Goal:
Collect every line of the entries below that contains the string "kern".
────────
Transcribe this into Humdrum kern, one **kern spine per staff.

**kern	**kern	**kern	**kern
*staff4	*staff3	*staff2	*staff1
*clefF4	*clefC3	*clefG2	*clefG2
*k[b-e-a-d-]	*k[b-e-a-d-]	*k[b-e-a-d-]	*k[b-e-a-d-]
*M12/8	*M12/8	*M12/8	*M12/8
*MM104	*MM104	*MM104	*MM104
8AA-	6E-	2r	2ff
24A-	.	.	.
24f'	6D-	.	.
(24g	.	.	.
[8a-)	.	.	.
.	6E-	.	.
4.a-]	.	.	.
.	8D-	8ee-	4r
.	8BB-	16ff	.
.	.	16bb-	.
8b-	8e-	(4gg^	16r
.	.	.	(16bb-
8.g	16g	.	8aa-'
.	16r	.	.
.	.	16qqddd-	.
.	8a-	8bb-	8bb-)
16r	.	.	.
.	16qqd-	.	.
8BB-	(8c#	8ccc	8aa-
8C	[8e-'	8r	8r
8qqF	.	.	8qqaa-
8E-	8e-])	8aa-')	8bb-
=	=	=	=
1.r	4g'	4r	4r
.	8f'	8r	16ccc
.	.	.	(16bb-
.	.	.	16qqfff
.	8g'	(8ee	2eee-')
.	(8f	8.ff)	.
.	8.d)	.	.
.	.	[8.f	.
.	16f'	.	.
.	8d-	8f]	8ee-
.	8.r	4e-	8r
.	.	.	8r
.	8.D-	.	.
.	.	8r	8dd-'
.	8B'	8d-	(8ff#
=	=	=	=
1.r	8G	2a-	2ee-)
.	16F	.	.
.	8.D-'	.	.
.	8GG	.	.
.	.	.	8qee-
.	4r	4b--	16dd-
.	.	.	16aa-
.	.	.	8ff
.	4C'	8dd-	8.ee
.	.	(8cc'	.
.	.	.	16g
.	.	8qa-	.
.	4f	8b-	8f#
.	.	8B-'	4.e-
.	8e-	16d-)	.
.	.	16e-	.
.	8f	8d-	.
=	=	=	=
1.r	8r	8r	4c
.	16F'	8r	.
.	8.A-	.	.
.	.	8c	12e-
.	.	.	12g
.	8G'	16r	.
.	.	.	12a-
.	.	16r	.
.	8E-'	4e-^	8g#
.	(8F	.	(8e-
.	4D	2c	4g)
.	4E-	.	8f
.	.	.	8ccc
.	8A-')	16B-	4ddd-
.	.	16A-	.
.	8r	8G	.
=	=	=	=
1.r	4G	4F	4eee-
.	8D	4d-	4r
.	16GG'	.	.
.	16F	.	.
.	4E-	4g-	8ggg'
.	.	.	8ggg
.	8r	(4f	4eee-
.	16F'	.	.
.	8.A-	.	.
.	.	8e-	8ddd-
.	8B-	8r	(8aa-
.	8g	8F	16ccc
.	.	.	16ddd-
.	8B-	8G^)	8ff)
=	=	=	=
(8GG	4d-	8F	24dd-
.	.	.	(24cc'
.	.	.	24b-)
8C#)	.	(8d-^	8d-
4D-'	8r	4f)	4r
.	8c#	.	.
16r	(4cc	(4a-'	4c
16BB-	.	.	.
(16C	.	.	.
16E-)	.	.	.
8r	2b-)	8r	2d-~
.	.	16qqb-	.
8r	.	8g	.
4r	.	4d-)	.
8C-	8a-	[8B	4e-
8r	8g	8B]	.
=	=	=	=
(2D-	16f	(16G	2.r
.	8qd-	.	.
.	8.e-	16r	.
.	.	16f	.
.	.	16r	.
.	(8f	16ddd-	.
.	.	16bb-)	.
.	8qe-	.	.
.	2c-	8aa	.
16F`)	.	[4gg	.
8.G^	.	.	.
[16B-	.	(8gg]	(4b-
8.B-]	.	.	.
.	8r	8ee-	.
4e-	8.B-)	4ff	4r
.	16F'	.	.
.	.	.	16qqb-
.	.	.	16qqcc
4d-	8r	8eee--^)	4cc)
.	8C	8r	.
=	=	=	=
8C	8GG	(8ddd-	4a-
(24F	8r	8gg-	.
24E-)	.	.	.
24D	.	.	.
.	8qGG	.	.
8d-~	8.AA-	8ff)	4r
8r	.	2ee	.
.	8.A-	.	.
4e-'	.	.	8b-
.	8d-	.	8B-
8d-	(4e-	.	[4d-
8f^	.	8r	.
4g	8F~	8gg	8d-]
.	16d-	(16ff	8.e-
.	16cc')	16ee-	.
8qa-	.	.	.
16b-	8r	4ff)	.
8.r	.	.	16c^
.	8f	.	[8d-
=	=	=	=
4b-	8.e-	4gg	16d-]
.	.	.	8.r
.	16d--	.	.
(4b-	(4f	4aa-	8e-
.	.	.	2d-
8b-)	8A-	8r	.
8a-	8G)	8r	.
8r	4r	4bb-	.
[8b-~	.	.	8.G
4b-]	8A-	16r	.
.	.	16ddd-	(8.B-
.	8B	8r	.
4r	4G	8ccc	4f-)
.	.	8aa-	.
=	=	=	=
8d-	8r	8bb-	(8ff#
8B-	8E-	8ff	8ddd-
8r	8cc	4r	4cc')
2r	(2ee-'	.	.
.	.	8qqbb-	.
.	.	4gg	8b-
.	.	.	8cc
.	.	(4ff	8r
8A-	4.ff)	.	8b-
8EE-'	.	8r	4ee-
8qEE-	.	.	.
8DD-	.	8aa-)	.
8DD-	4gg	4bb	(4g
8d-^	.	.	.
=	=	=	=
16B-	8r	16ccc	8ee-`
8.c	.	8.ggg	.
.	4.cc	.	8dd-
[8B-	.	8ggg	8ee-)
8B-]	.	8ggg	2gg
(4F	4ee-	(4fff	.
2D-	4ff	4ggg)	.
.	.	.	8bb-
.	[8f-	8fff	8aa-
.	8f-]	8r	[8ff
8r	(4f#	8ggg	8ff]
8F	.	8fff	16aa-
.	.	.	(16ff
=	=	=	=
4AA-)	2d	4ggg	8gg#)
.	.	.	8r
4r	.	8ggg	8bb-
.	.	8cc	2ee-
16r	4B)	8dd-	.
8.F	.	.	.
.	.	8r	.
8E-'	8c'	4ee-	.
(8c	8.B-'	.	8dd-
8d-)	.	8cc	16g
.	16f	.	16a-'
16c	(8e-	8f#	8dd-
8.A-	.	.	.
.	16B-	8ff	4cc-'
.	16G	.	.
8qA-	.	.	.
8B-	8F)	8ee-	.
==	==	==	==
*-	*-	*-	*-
────────
Response for this exercise:
Transcribe this into Humdrum kern, one **kern spine per staff.
**kern	**kern	**kern	**kern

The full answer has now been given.